Leave out the pictures and print precisely the lines from the line with "Borvia: [386,84,413,111] ->" to the final line of the entries, both ends included.
··· Information shown ···
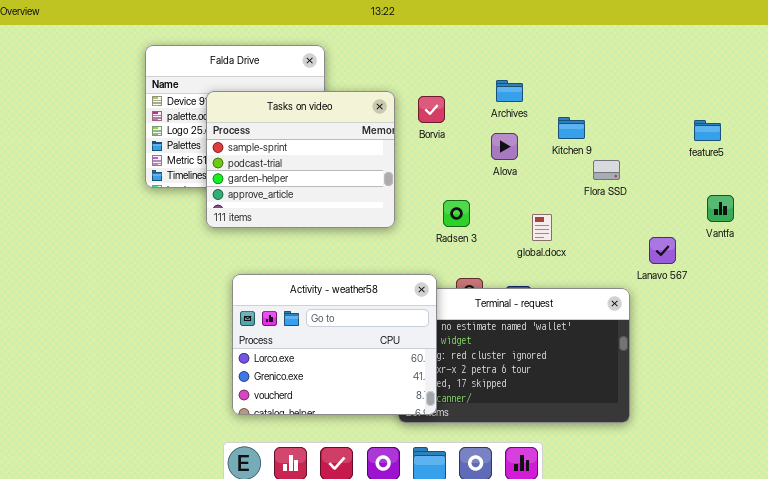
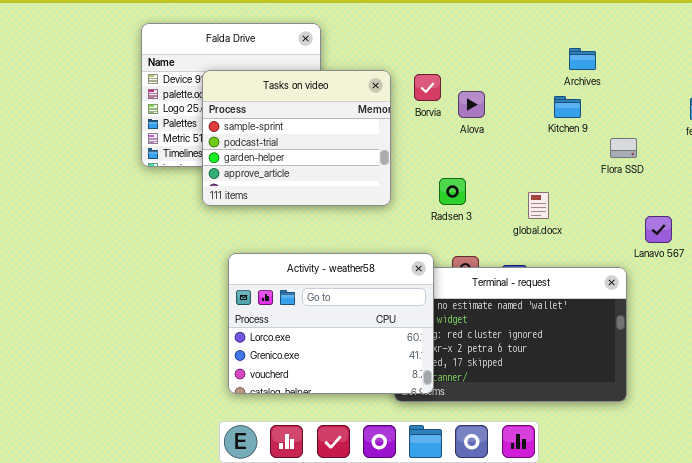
Archives: [496,80,523,102] -> [569,48,596,70], moved
Alova: [491,133,518,160] -> [458,91,485,118], moved
Flora SSD: [593,160,620,180] -> [610,138,637,158], moved

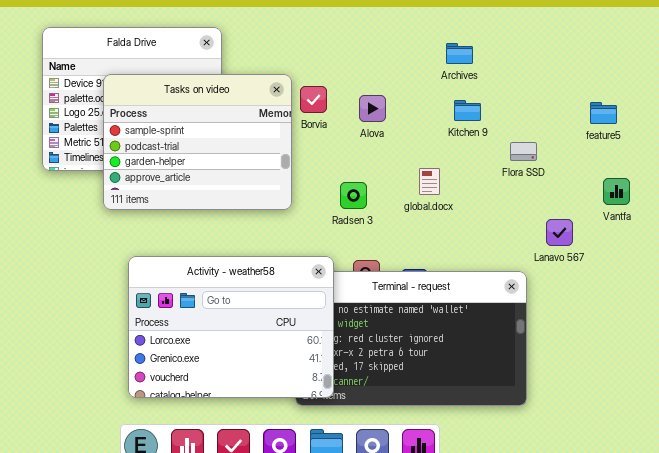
Archives: [569,48,596,70] -> [446,43,473,64], moved
Borvia: [414,74,441,101] -> [300,86,327,113], moved
global.docx: [528,192,549,219] -> [419,168,440,195], moved

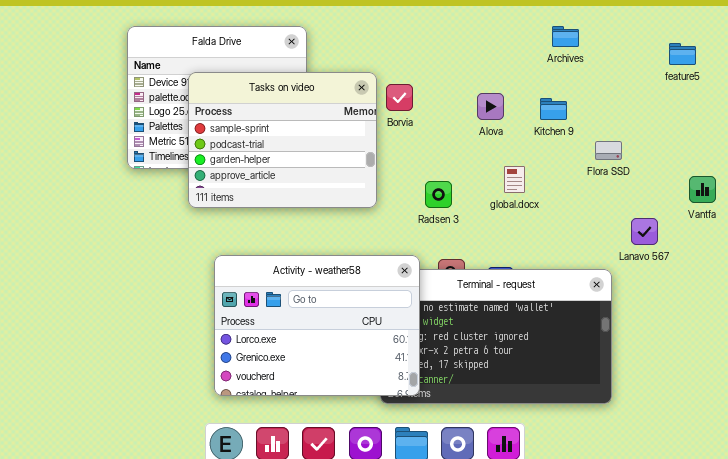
Archives: [446,43,473,64] -> [552,26,579,47], moved
Alova: [359,95,386,122] -> [477,93,504,120], moved
feature5: [590,102,617,124] -> [669,43,696,65], moved

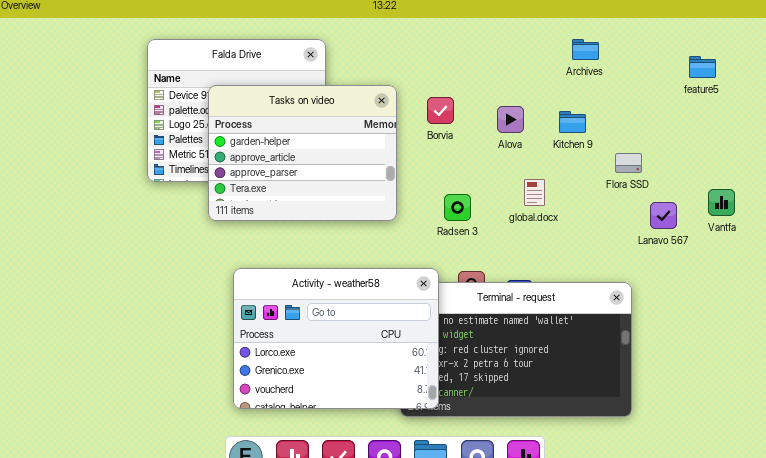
Tasks on video: [188,72,377,208] -> [208,85,397,221], scrolled down 2 rows
Borvia: [386,84,413,111] -> [427,97,454,124], moved
Lanavo 567: [631,218,658,245] -> [650,202,677,229], moved

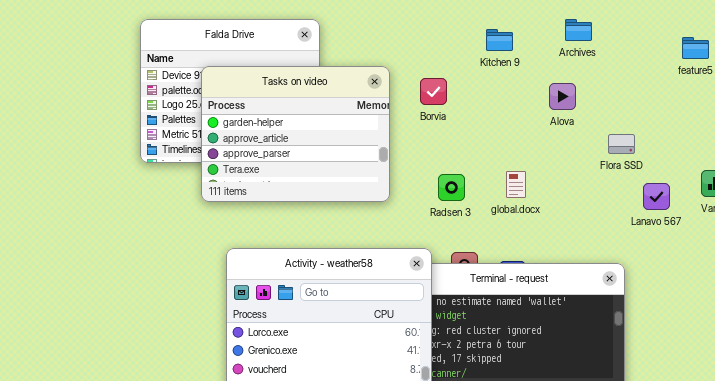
Alova: [497,106,524,133] -> [549,83,576,110], moved
Kitchen 9: [559,111,586,133] -> [486,29,513,51], moved
global.docx: [524,179,545,206] -> [506,171,526,198], moved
···
### Written answer
Borvia: [386,84,413,111] -> [427,97,454,124], moved
Lanavo 567: [631,218,658,245] -> [650,202,677,229], moved

Alova: [497,106,524,133] -> [549,83,576,110], moved
Kitchen 9: [559,111,586,133] -> [486,29,513,51], moved
global.docx: [524,179,545,206] -> [506,171,526,198], moved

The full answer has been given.